[TASK REQUIREMENTS] Would you pull out every line of the material that contains the string "slope"?
======== MATERIAL FOR THIS EXERCISE
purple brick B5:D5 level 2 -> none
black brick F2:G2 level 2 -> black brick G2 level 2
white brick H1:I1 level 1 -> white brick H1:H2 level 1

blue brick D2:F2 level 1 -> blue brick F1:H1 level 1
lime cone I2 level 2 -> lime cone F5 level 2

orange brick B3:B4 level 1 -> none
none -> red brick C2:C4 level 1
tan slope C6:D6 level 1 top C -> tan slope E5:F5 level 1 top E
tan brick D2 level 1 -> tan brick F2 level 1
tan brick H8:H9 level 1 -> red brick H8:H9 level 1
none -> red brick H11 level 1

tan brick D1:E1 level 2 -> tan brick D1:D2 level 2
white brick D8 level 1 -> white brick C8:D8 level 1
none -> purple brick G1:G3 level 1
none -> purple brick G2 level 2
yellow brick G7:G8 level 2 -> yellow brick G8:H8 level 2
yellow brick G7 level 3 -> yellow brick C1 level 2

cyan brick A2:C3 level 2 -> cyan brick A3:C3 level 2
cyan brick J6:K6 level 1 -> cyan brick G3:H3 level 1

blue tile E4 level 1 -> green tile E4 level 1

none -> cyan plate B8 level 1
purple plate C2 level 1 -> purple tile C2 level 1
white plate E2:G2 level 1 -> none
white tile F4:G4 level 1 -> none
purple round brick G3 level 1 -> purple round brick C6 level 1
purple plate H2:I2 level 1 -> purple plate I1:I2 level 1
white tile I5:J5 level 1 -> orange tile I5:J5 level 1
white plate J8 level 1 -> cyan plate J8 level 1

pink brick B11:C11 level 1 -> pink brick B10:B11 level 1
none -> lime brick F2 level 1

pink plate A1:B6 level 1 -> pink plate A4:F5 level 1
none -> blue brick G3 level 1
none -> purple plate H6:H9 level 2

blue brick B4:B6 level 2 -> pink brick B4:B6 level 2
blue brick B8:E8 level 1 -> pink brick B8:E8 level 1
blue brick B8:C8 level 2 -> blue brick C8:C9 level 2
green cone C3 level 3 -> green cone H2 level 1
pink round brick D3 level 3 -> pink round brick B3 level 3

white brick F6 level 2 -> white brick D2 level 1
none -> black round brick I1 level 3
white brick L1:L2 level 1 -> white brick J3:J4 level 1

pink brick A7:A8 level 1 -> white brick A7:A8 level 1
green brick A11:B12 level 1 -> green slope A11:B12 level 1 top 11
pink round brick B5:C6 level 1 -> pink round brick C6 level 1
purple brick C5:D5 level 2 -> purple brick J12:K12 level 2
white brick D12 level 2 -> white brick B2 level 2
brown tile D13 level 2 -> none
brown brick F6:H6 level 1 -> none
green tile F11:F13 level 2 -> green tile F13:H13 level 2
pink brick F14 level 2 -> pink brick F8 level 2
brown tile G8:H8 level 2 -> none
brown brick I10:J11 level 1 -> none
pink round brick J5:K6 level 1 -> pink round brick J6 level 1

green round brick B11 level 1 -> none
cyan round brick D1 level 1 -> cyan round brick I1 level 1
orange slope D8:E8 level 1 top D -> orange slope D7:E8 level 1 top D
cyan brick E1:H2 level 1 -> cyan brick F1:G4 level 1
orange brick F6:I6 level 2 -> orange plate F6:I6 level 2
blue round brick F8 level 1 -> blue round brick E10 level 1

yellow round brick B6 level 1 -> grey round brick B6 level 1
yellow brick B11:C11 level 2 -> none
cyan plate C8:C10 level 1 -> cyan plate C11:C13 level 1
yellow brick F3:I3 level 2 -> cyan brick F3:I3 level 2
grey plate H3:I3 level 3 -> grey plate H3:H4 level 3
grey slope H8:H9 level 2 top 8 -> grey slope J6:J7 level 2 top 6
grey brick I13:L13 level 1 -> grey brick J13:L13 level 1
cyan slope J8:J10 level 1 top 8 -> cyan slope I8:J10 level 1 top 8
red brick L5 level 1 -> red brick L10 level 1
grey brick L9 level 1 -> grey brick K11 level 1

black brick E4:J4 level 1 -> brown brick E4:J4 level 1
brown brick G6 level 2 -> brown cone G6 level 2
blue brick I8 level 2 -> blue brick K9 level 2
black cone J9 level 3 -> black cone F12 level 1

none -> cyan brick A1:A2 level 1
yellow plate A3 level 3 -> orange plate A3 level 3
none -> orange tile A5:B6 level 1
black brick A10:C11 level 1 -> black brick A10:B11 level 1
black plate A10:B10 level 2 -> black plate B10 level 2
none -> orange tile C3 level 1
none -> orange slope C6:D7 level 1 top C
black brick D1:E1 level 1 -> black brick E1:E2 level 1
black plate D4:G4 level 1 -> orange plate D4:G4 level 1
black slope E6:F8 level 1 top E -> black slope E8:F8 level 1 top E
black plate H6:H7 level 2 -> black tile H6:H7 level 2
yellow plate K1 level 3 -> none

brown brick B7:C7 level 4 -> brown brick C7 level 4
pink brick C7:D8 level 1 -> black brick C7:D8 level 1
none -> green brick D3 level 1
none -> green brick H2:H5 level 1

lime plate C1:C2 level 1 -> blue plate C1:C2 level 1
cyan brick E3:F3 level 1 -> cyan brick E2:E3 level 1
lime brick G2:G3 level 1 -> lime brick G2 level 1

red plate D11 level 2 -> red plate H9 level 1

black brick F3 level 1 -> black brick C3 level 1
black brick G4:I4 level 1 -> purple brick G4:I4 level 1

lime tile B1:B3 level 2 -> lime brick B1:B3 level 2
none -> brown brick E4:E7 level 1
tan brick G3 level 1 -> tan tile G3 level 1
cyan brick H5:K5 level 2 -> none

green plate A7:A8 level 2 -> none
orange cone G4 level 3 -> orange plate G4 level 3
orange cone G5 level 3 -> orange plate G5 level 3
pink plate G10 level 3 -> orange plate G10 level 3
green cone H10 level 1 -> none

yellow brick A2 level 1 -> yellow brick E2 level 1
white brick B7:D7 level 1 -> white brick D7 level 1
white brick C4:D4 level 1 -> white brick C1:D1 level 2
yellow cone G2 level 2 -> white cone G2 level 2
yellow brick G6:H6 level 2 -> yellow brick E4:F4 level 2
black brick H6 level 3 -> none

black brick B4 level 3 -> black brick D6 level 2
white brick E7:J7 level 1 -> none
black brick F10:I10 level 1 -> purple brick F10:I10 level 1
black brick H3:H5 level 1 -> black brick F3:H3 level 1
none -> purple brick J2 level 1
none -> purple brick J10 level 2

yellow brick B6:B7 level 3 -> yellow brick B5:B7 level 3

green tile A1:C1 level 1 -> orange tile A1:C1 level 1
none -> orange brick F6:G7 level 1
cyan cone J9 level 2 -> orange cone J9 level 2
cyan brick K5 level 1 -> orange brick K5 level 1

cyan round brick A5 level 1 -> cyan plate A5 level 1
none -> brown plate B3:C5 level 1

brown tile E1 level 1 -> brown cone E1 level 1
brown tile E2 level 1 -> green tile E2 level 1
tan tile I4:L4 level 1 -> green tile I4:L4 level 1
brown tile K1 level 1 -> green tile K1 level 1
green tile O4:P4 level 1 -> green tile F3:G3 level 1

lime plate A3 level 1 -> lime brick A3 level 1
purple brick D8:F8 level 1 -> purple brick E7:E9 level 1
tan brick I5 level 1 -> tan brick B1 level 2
================
[WRITTEN ANSWER]
tan slope C6:D6 level 1 top C -> tan slope E5:F5 level 1 top E
green brick A11:B12 level 1 -> green slope A11:B12 level 1 top 11
orange slope D8:E8 level 1 top D -> orange slope D7:E8 level 1 top D
grey slope H8:H9 level 2 top 8 -> grey slope J6:J7 level 2 top 6
cyan slope J8:J10 level 1 top 8 -> cyan slope I8:J10 level 1 top 8
none -> orange slope C6:D7 level 1 top C
black slope E6:F8 level 1 top E -> black slope E8:F8 level 1 top E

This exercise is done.